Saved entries
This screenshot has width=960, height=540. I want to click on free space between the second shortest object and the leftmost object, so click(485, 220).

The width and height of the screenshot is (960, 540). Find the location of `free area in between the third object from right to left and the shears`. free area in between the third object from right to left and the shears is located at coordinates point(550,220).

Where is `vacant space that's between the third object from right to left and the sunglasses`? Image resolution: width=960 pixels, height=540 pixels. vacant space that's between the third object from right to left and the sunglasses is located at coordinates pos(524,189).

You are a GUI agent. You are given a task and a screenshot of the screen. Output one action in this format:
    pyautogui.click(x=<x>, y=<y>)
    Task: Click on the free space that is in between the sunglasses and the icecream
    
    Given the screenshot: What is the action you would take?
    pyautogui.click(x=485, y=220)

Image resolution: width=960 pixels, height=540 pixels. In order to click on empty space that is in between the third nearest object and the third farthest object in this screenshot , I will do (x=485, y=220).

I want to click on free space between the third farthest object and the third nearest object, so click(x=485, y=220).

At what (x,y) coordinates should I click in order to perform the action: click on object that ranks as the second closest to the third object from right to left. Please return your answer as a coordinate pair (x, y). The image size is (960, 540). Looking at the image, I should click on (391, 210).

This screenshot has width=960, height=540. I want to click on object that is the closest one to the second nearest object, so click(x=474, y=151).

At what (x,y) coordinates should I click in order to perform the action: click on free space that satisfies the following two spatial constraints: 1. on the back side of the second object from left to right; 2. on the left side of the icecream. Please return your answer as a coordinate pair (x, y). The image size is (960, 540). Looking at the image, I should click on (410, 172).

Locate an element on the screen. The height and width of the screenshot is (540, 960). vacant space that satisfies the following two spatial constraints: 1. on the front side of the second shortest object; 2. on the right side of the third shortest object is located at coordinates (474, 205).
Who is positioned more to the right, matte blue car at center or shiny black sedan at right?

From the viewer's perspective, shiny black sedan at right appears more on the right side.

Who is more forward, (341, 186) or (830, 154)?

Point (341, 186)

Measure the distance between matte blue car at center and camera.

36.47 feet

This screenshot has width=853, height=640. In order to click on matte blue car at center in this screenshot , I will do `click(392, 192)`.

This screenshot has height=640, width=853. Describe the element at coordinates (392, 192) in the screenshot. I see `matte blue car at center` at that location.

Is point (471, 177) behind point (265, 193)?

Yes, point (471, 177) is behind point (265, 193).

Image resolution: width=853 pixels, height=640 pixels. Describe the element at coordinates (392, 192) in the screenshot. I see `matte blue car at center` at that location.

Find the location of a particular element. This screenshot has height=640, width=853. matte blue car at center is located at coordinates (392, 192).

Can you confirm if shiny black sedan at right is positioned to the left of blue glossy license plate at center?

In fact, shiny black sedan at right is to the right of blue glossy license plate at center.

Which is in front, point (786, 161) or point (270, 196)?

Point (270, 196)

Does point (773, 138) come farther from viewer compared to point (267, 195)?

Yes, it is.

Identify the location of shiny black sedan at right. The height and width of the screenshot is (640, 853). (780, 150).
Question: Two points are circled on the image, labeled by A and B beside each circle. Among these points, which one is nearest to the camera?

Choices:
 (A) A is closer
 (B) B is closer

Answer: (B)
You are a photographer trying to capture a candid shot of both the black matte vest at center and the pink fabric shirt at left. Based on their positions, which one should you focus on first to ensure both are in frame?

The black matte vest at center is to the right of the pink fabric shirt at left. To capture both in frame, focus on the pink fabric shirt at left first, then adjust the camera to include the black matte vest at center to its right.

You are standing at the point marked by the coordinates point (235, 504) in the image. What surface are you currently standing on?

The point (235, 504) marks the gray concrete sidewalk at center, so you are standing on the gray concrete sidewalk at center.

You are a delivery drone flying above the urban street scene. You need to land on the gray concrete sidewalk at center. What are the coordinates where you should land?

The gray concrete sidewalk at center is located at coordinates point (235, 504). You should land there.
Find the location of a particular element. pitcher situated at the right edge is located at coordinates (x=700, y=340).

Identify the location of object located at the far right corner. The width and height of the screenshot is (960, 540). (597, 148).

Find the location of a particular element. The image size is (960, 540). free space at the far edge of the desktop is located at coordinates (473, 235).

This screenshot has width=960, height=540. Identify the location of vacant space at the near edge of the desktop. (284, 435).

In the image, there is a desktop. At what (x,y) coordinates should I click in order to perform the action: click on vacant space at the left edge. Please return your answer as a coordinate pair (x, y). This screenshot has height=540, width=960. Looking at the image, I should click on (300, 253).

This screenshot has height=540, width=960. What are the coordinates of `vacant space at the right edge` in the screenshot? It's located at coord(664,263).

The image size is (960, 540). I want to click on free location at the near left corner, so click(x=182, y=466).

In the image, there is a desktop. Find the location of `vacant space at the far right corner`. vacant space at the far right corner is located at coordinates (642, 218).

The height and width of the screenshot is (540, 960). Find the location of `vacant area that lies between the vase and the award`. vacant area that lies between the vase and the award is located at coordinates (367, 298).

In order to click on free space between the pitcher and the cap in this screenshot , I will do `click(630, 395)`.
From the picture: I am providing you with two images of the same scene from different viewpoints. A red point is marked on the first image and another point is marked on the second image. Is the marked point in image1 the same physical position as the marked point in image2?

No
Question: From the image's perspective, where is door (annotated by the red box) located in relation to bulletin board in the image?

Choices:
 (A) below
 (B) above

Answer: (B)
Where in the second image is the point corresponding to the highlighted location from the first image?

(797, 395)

▶ Action item
Swap "sunglasses" for "eyeglasses" everywhere it occurs in the material above, and leave every other part of the lines unchanged.

▶ Finished exercise
This screenshot has width=960, height=540. I want to click on free space between the second shortest object and the leftmost object, so click(485, 220).

The width and height of the screenshot is (960, 540). Find the location of `free area in between the third object from right to left and the shears`. free area in between the third object from right to left and the shears is located at coordinates point(550,220).

Where is `vacant space that's between the third object from right to left and the eyeglasses`? Image resolution: width=960 pixels, height=540 pixels. vacant space that's between the third object from right to left and the eyeglasses is located at coordinates pos(524,189).

You are a GUI agent. You are given a task and a screenshot of the screen. Output one action in this format:
    pyautogui.click(x=<x>, y=<y>)
    Task: Click on the free space that is in between the eyeglasses and the icecream
    
    Given the screenshot: What is the action you would take?
    pyautogui.click(x=485, y=220)

Image resolution: width=960 pixels, height=540 pixels. In order to click on empty space that is in between the third nearest object and the third farthest object in this screenshot , I will do (x=485, y=220).

I want to click on free space between the third farthest object and the third nearest object, so click(x=485, y=220).

At what (x,y) coordinates should I click in order to perform the action: click on object that ranks as the second closest to the third object from right to left. Please return your answer as a coordinate pair (x, y). The image size is (960, 540). Looking at the image, I should click on (391, 210).

This screenshot has width=960, height=540. I want to click on object that is the closest one to the second nearest object, so click(x=474, y=151).

At what (x,y) coordinates should I click in order to perform the action: click on free space that satisfies the following two spatial constraints: 1. on the back side of the second object from left to right; 2. on the left side of the icecream. Please return your answer as a coordinate pair (x, y). The image size is (960, 540). Looking at the image, I should click on (410, 172).

Locate an element on the screen. The height and width of the screenshot is (540, 960). vacant space that satisfies the following two spatial constraints: 1. on the front side of the second shortest object; 2. on the right side of the third shortest object is located at coordinates (474, 205).
Who is positioned more to the right, matte blue car at center or shiny black sedan at right?

From the viewer's perspective, shiny black sedan at right appears more on the right side.

Who is more forward, (341, 186) or (830, 154)?

Point (341, 186)

Measure the distance between matte blue car at center and camera.

36.47 feet

This screenshot has width=853, height=640. In order to click on matte blue car at center in this screenshot , I will do `click(392, 192)`.

This screenshot has height=640, width=853. Describe the element at coordinates (392, 192) in the screenshot. I see `matte blue car at center` at that location.

Is point (471, 177) behind point (265, 193)?

Yes, point (471, 177) is behind point (265, 193).

Image resolution: width=853 pixels, height=640 pixels. Describe the element at coordinates (392, 192) in the screenshot. I see `matte blue car at center` at that location.

Find the location of a particular element. This screenshot has height=640, width=853. matte blue car at center is located at coordinates (392, 192).

Can you confirm if shiny black sedan at right is positioned to the left of blue glossy license plate at center?

In fact, shiny black sedan at right is to the right of blue glossy license plate at center.

Which is in front, point (786, 161) or point (270, 196)?

Point (270, 196)

Does point (773, 138) come farther from viewer compared to point (267, 195)?

Yes, it is.

Identify the location of shiny black sedan at right. The height and width of the screenshot is (640, 853). (780, 150).
Question: Two points are circled on the image, labeled by A and B beside each circle. Among these points, which one is nearest to the camera?

Choices:
 (A) A is closer
 (B) B is closer

Answer: (B)
You are a photographer trying to capture a candid shot of both the black matte vest at center and the pink fabric shirt at left. Based on their positions, which one should you focus on first to ensure both are in frame?

The black matte vest at center is to the right of the pink fabric shirt at left. To capture both in frame, focus on the pink fabric shirt at left first, then adjust the camera to include the black matte vest at center to its right.

You are standing at the point marked by the coordinates point (235, 504) in the image. What surface are you currently standing on?

The point (235, 504) marks the gray concrete sidewalk at center, so you are standing on the gray concrete sidewalk at center.

You are a delivery drone flying above the urban street scene. You need to land on the gray concrete sidewalk at center. What are the coordinates where you should land?

The gray concrete sidewalk at center is located at coordinates point (235, 504). You should land there.
Find the location of a particular element. pitcher situated at the right edge is located at coordinates (x=700, y=340).

Identify the location of object located at the far right corner. The width and height of the screenshot is (960, 540). (597, 148).

Find the location of a particular element. The image size is (960, 540). free space at the far edge of the desktop is located at coordinates (473, 235).

This screenshot has width=960, height=540. Identify the location of vacant space at the near edge of the desktop. (284, 435).

In the image, there is a desktop. At what (x,y) coordinates should I click in order to perform the action: click on vacant space at the left edge. Please return your answer as a coordinate pair (x, y). This screenshot has height=540, width=960. Looking at the image, I should click on (300, 253).

This screenshot has height=540, width=960. What are the coordinates of `vacant space at the right edge` in the screenshot? It's located at coord(664,263).

The image size is (960, 540). I want to click on free location at the near left corner, so click(x=182, y=466).

In the image, there is a desktop. Find the location of `vacant space at the far right corner`. vacant space at the far right corner is located at coordinates (642, 218).

The height and width of the screenshot is (540, 960). Find the location of `vacant area that lies between the vase and the award`. vacant area that lies between the vase and the award is located at coordinates (367, 298).

In order to click on free space between the pitcher and the cap in this screenshot , I will do `click(630, 395)`.
From the picture: I am providing you with two images of the same scene from different viewpoints. A red point is marked on the first image and another point is marked on the second image. Is the marked point in image1 the same physical position as the marked point in image2?

No
Question: From the image's perspective, where is door (annotated by the red box) located in relation to bulletin board in the image?

Choices:
 (A) below
 (B) above

Answer: (B)
Where in the second image is the point corresponding to the highlighted location from the first image?

(797, 395)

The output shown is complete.